You are asked to filter the data below and copy every line holding "purple".
===== Entries shown =====
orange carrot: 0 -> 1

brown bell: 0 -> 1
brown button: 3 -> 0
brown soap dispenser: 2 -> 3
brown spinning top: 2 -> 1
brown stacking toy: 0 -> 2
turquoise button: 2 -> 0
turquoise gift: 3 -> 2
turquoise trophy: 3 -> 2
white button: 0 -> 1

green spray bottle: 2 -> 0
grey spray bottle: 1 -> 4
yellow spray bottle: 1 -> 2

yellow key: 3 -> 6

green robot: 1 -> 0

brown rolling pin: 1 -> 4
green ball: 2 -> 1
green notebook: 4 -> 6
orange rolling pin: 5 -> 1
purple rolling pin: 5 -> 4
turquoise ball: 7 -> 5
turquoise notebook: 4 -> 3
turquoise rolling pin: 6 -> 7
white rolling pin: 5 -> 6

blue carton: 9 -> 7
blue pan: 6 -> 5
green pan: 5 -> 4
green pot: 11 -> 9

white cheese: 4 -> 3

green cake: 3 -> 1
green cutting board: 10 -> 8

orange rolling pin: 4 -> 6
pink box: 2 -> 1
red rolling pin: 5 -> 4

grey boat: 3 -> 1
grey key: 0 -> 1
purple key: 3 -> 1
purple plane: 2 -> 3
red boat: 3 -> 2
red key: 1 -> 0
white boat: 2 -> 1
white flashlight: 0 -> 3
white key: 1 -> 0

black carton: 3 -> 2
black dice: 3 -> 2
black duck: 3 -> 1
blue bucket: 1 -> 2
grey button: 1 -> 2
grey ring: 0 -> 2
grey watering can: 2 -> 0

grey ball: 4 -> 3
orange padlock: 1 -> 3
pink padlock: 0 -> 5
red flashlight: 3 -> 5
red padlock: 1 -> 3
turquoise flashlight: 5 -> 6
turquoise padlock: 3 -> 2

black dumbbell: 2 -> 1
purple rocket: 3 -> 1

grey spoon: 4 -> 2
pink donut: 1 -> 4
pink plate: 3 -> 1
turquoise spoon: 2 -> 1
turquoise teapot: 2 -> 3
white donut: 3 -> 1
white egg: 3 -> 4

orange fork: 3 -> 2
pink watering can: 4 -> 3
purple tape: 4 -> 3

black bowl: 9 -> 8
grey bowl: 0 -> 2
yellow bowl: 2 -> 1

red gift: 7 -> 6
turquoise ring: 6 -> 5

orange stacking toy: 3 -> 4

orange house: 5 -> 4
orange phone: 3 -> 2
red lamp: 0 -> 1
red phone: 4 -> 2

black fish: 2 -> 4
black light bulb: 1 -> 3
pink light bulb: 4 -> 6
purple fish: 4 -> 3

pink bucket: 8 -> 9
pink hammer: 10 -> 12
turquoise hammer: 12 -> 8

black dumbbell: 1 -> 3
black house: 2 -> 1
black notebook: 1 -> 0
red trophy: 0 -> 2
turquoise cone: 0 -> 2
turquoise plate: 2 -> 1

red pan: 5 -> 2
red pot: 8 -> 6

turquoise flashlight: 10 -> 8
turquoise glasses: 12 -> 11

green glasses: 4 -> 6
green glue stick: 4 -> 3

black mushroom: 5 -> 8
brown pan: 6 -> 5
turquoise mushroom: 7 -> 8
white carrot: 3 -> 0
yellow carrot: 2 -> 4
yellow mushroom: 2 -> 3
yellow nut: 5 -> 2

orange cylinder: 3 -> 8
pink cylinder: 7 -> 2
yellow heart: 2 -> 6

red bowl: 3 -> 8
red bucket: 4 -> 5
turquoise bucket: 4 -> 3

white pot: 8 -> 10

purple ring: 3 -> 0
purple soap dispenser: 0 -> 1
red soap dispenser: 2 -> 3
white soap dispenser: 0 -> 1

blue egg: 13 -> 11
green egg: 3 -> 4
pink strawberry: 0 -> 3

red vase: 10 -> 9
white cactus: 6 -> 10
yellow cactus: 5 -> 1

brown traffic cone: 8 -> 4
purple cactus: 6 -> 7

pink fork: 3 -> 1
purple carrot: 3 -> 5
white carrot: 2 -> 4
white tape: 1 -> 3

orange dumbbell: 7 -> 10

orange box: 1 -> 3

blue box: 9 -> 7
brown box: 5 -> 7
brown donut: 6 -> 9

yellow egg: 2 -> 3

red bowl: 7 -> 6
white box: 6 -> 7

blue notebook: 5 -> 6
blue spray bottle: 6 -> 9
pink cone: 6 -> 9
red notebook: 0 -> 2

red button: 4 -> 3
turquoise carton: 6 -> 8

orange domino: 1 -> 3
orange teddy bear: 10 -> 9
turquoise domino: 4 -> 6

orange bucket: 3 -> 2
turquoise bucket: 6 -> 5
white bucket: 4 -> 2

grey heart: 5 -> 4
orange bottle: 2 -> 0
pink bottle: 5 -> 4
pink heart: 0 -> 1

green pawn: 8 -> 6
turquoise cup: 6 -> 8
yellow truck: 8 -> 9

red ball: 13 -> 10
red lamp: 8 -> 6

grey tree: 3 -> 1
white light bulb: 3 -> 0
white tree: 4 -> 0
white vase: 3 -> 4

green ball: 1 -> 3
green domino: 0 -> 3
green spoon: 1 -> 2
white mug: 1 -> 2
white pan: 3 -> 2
=====
• Result of this exercise
purple rolling pin: 5 -> 4
purple key: 3 -> 1
purple plane: 2 -> 3
purple rocket: 3 -> 1
purple tape: 4 -> 3
purple fish: 4 -> 3
purple ring: 3 -> 0
purple soap dispenser: 0 -> 1
purple cactus: 6 -> 7
purple carrot: 3 -> 5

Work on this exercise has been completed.